Coordinate pair lists
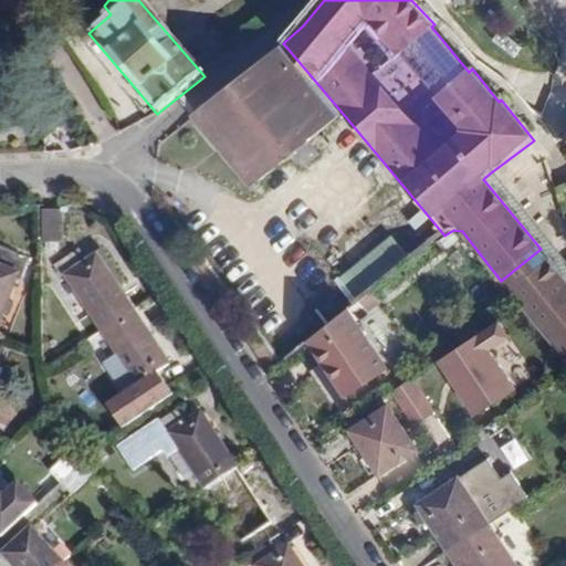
[(283,43),(198,111),(262,192),(304,160),(314,173),(329,161),(318,148),(350,123),(283,43)]
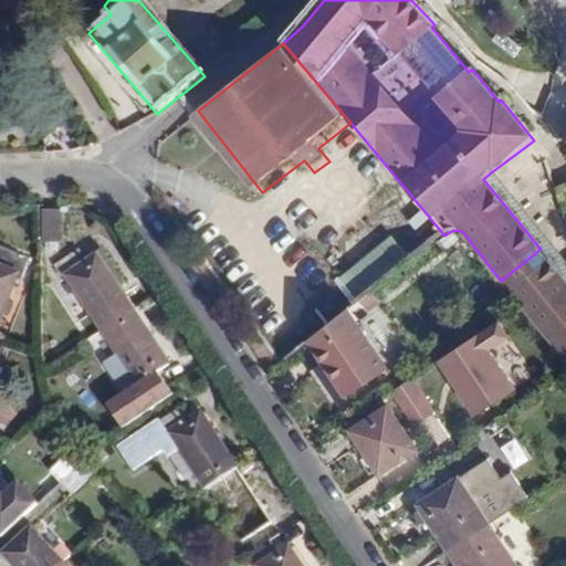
[(41,207),(40,240),(60,240),(62,208),(41,207)]
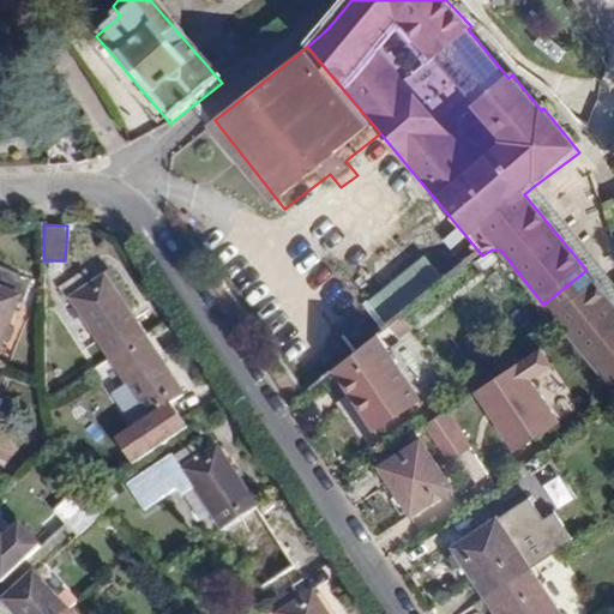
[(434,259),(378,304),(395,325),(451,281),(434,259)]
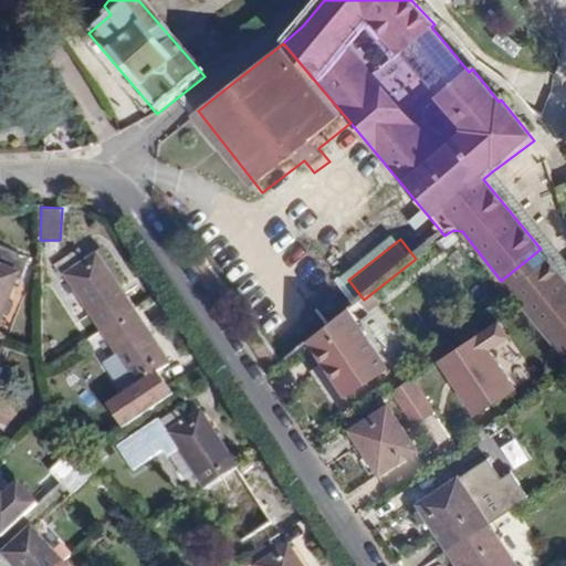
[(565,278),(541,249),(501,281),(521,305),(565,362),(565,278)]
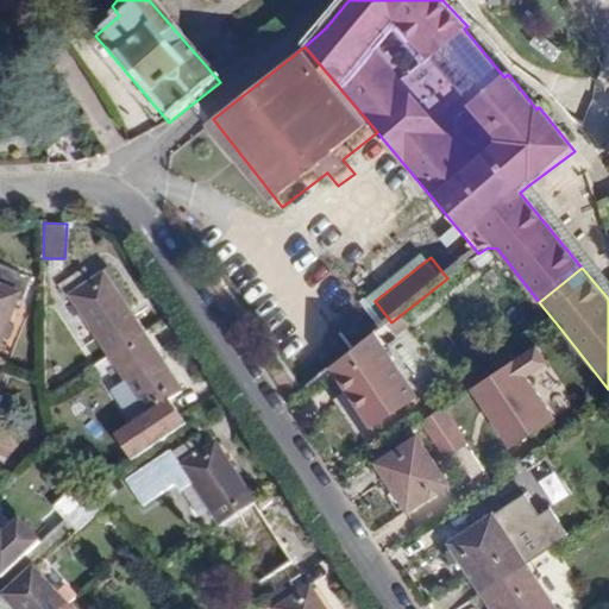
[(0,286),(20,295),(25,296),(31,283),(0,269),(0,286)]
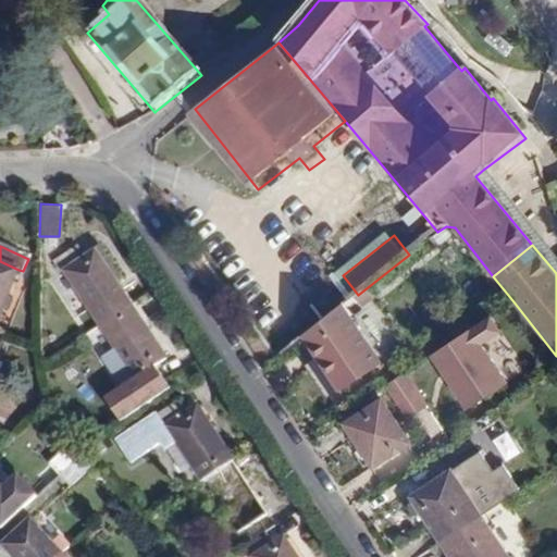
[(77,247),(53,262),(61,273),(66,270),(101,324),(131,306),(96,251),(84,259),(77,247)]
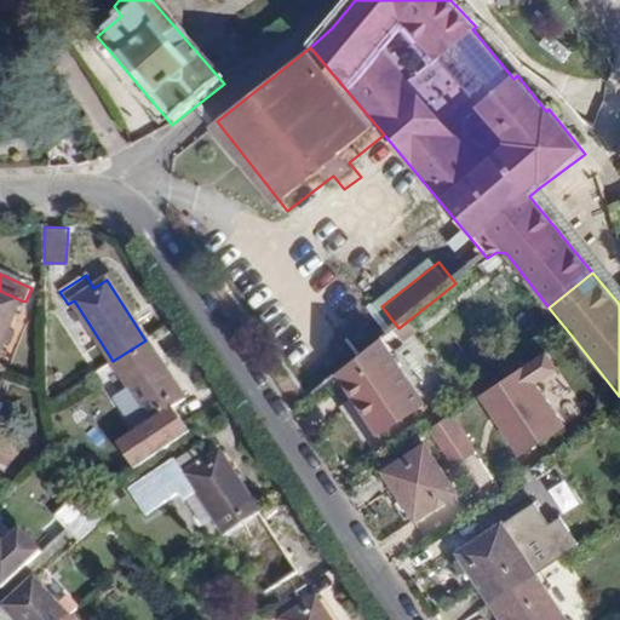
[(0,349),(21,300),(0,291),(0,349)]
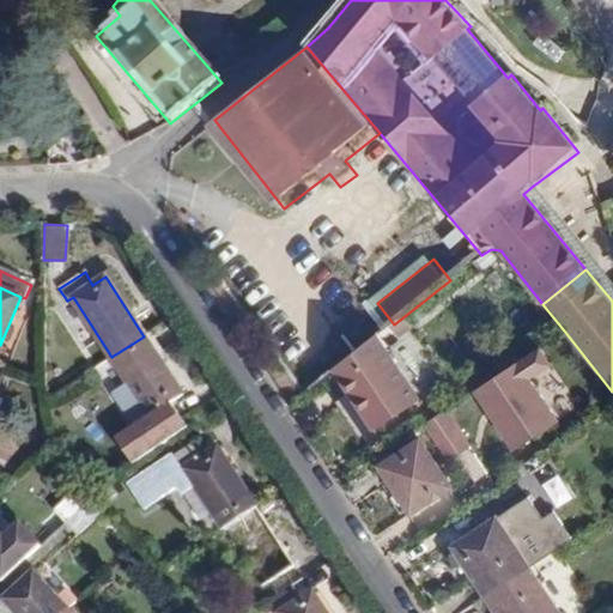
[(184,399),(144,337),(111,357),(152,418),(115,442),(133,467),(188,429),(174,406),(184,399)]
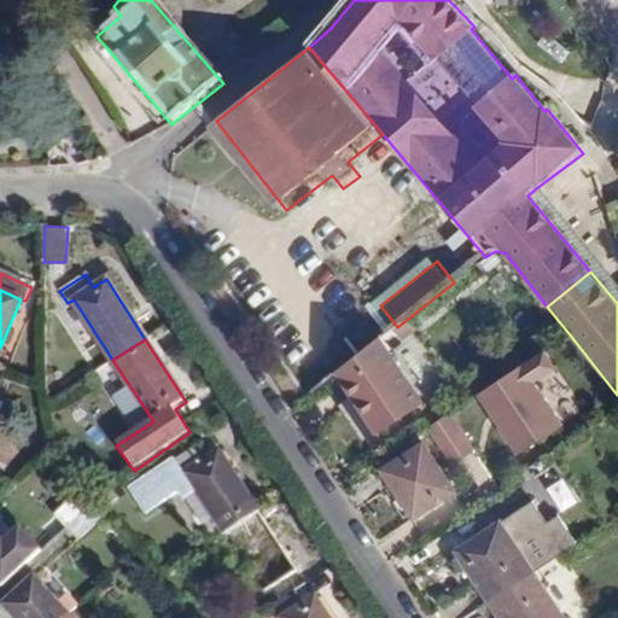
[(392,354),(348,384),(379,436),(425,406),(392,354)]
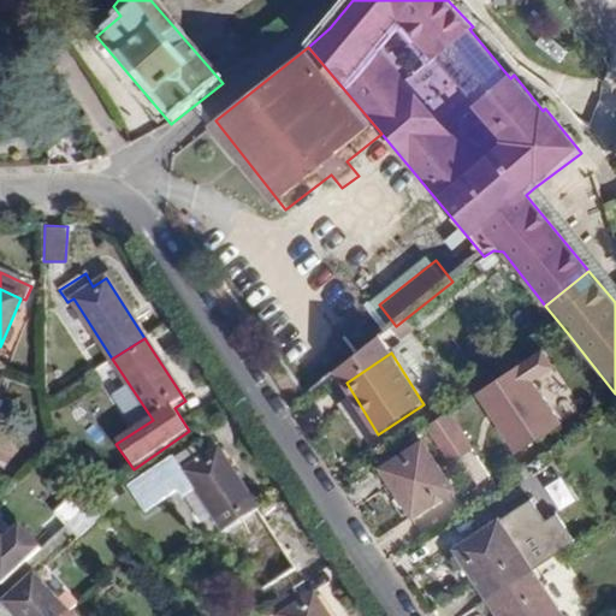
[(531,379),(520,363),(477,392),(517,452),(561,424),(531,379)]
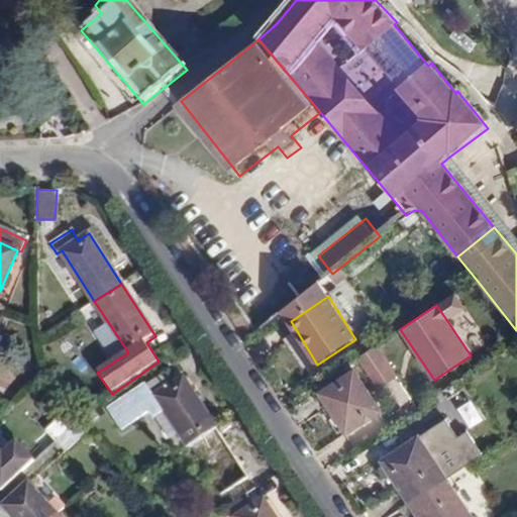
[(380,388),(396,377),(376,345),(358,357),(378,386),(380,388)]
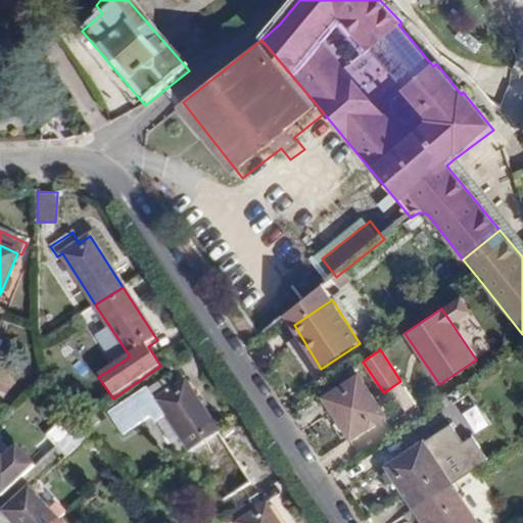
[(218,432),(185,382),(175,389),(165,377),(109,414),(124,436),(153,418),(158,423),(167,416),(190,450),(218,432)]
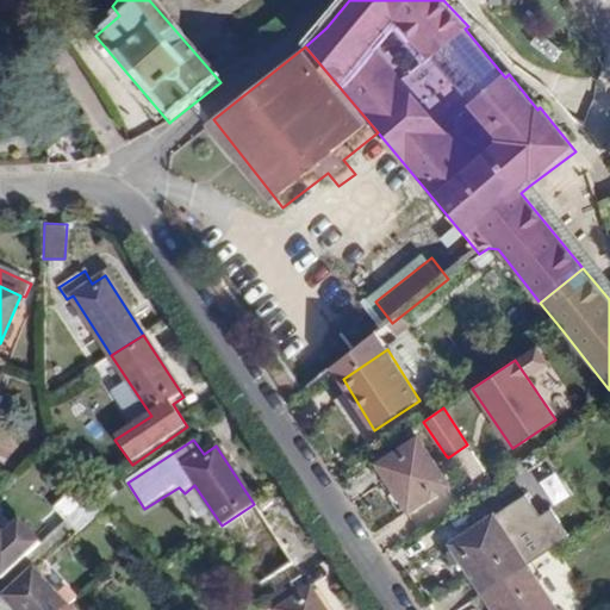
[(422,440),(381,466),(410,511),(450,486),(422,440)]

**How to complete this task:** Every record above should reappear exactly, with the pictures gone.

**Output for this task:**
[(283,43),(198,111),(262,192),(304,160),(314,173),(329,161),(318,148),(350,123),(283,43)]
[(41,207),(40,240),(60,240),(62,208),(41,207)]
[(434,259),(378,304),(395,325),(451,281),(434,259)]
[(565,278),(541,249),(501,281),(521,305),(565,362),(565,278)]
[(0,286),(20,295),(25,296),(31,283),(0,269),(0,286)]
[(77,247),(53,262),(61,273),(66,270),(101,324),(131,306),(96,251),(84,259),(77,247)]
[(0,349),(21,300),(0,291),(0,349)]
[(184,399),(144,337),(111,357),(152,418),(115,442),(133,467),(188,429),(174,406),(184,399)]
[(392,354),(348,384),(379,436),(425,406),(392,354)]
[(531,379),(520,363),(477,392),(517,452),(561,424),(531,379)]
[(380,388),(396,377),(376,345),(358,357),(378,386),(380,388)]
[(218,432),(185,382),(175,389),(165,377),(109,414),(124,436),(153,418),(158,423),(167,416),(190,450),(218,432)]
[(422,440),(381,466),(410,511),(450,486),(422,440)]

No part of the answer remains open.